[GIVEN RECORDS]:
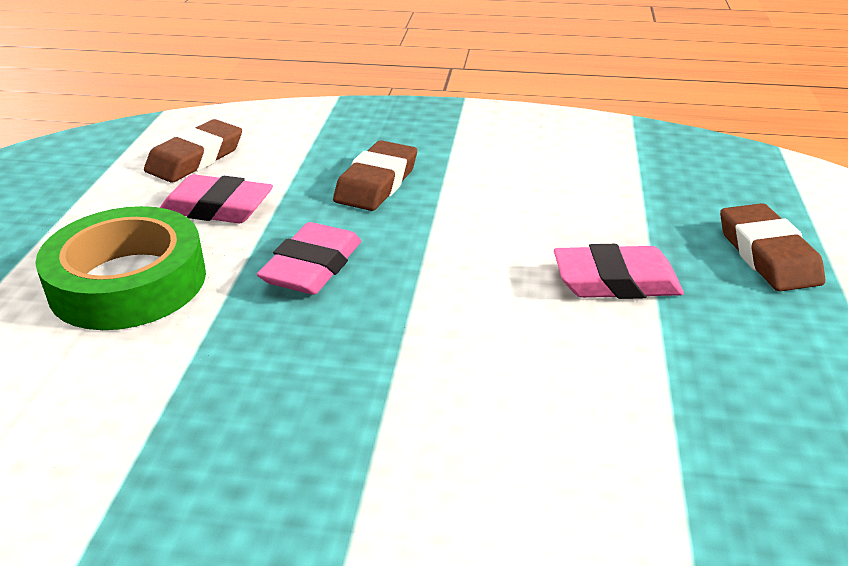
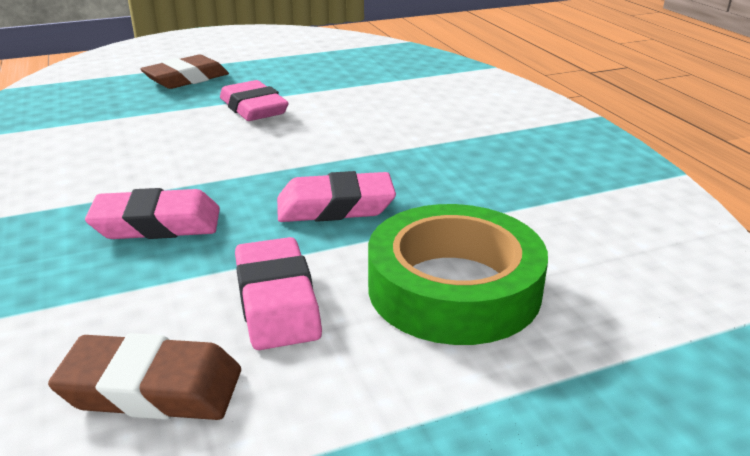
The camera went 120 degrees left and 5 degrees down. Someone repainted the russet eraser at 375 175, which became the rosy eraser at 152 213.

* * *

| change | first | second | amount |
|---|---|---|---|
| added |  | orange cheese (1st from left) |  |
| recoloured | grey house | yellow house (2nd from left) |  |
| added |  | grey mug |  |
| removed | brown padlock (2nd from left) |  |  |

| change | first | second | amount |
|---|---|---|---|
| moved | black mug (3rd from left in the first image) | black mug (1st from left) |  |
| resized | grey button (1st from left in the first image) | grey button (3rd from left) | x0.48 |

[WHAT IS REQUIRED]:
Search the entries for the word "added" and gather every line where it appears.

[PROBLEM SOLUTION]:
| added |  | orange cheese (1st from left) |  |
| added |  | grey mug |  |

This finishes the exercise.